(Object position data)
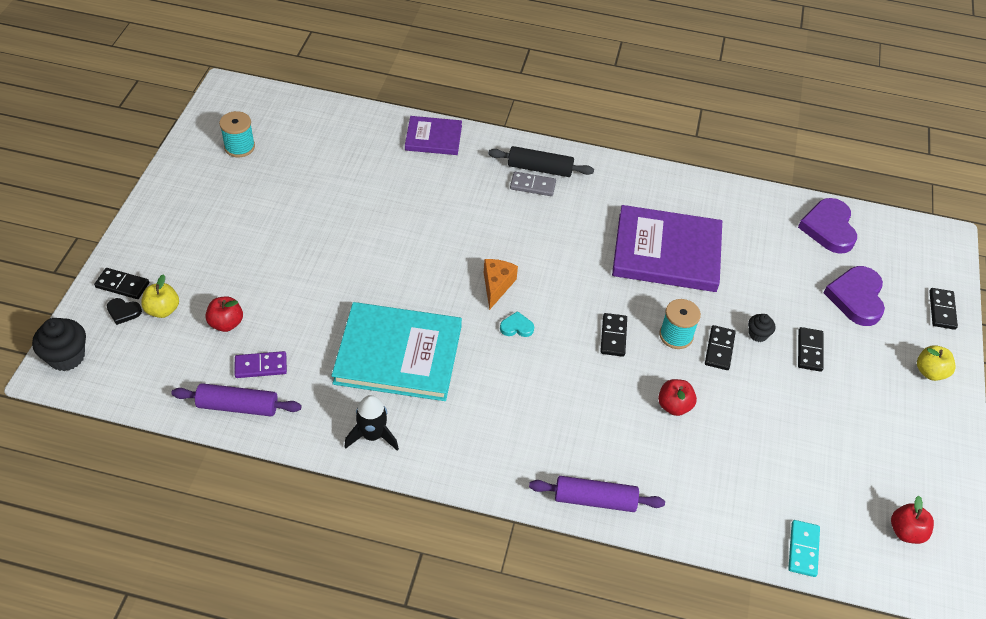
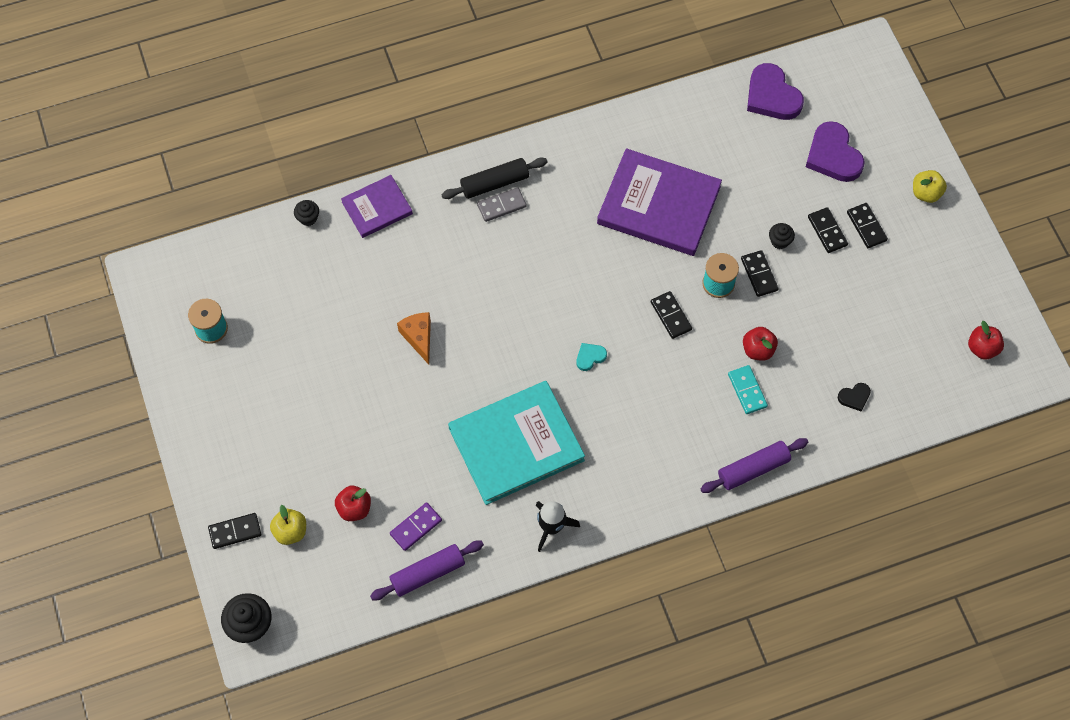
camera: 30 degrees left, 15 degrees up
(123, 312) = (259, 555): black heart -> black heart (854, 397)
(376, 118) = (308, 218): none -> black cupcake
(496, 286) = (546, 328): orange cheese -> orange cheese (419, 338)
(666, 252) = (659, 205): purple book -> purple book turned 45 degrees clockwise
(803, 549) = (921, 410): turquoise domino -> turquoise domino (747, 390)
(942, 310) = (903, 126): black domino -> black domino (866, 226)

-- Exercise aim --
Could you find every line in the records above that has the string "domino" and copy it?

-- Answer to this task --
(803, 549) = (921, 410): turquoise domino -> turquoise domino (747, 390)
(942, 310) = (903, 126): black domino -> black domino (866, 226)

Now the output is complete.